__Records from a data collection__.
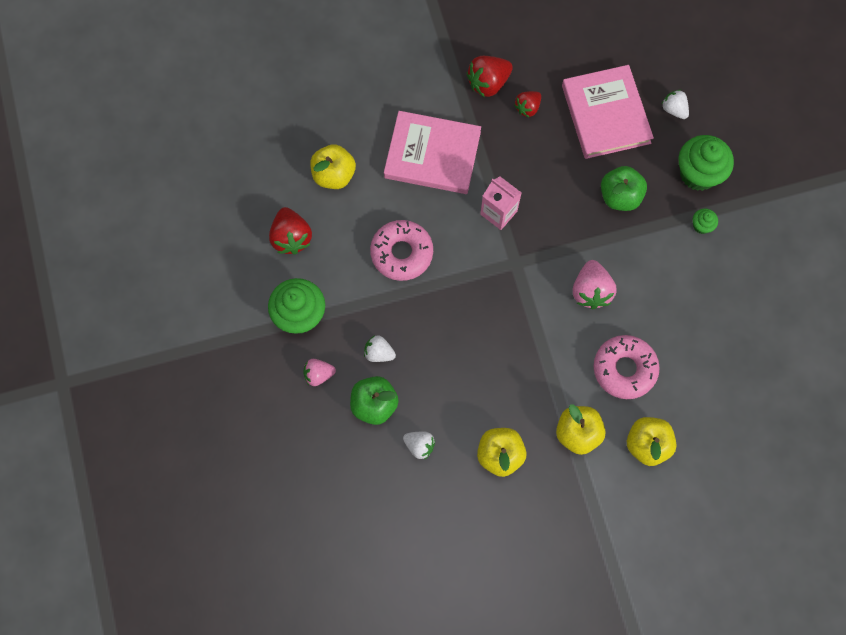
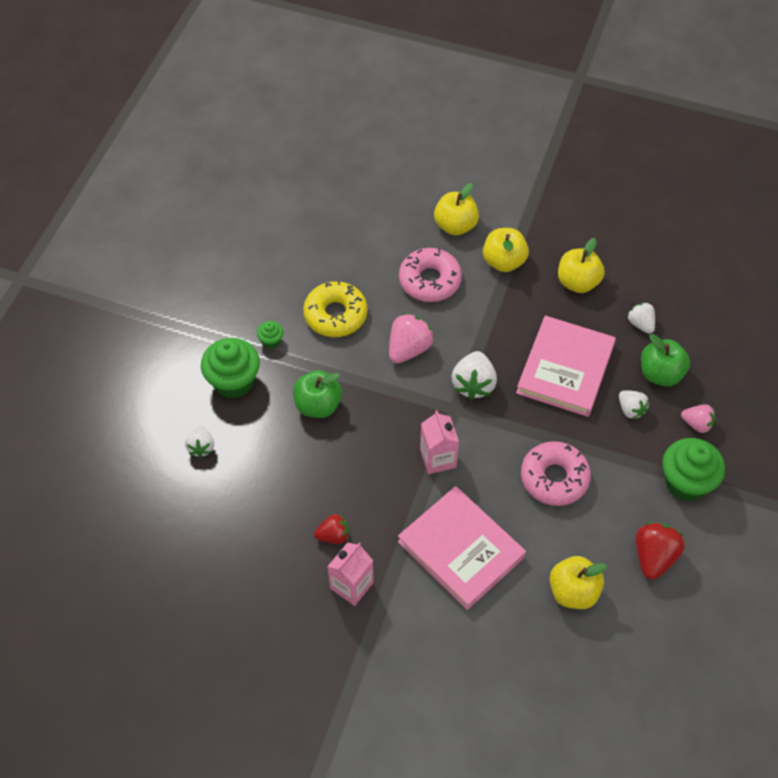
camera: 145 degrees left, 15 degrees down
(488, 83) = (351, 585): red strawberry -> pink carton
(517, 293) = (473, 384): none -> white strawberry
(605, 114) = (266, 482): pink book -> pink book (565, 369)
(672, 283) = (335, 315): none -> yellow donut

__EXERCISE DESCRIPTION__. Your task is to copy every line of the entries that contains the string "strawberry".

__THE ANSWER__.
(488, 83) = (351, 585): red strawberry -> pink carton
(517, 293) = (473, 384): none -> white strawberry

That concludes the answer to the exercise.